▶ **WHAT IS ASKED**: Make an exact copy of the listing below.

▶ **THE DATA**:

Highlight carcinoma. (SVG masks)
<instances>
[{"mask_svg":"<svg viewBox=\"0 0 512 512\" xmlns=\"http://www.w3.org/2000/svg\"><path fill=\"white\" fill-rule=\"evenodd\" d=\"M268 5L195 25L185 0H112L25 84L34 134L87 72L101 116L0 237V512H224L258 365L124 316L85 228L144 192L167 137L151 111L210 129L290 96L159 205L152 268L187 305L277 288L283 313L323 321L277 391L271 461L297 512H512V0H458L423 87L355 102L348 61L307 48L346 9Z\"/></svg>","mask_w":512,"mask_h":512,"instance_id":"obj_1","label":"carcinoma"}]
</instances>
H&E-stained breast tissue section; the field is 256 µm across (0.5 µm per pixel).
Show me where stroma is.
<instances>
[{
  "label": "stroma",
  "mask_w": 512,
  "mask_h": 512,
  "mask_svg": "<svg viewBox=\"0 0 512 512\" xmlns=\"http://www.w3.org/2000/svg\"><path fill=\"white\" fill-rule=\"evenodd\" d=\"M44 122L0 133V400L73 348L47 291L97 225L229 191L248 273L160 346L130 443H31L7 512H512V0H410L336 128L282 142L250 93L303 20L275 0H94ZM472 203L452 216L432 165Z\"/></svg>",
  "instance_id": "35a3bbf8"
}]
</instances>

▶ **TASK SOLUTION**:
Highlight carcinoma. (SVG masks)
<instances>
[{"mask_svg":"<svg viewBox=\"0 0 512 512\" xmlns=\"http://www.w3.org/2000/svg\"><path fill=\"white\" fill-rule=\"evenodd\" d=\"M268 5L195 25L185 0H112L25 84L34 134L87 72L101 116L0 237V512H224L258 365L124 316L85 228L144 192L167 137L151 111L210 129L290 96L159 205L152 268L187 305L277 288L283 313L323 321L277 391L271 461L297 512H512V0H458L423 87L355 102L348 61L307 48L346 9Z\"/></svg>","mask_w":512,"mask_h":512,"instance_id":"obj_1","label":"carcinoma"}]
</instances>
H&E-stained breast tissue section; the field is 256 µm across (0.5 µm per pixel).
Show me where stroma is.
<instances>
[{
  "label": "stroma",
  "mask_w": 512,
  "mask_h": 512,
  "mask_svg": "<svg viewBox=\"0 0 512 512\" xmlns=\"http://www.w3.org/2000/svg\"><path fill=\"white\" fill-rule=\"evenodd\" d=\"M44 122L0 133V400L73 348L47 291L97 225L229 191L248 273L160 346L130 443H31L7 512H512V0H410L336 128L282 142L250 93L303 20L275 0H94ZM472 203L452 216L432 165Z\"/></svg>",
  "instance_id": "35a3bbf8"
}]
</instances>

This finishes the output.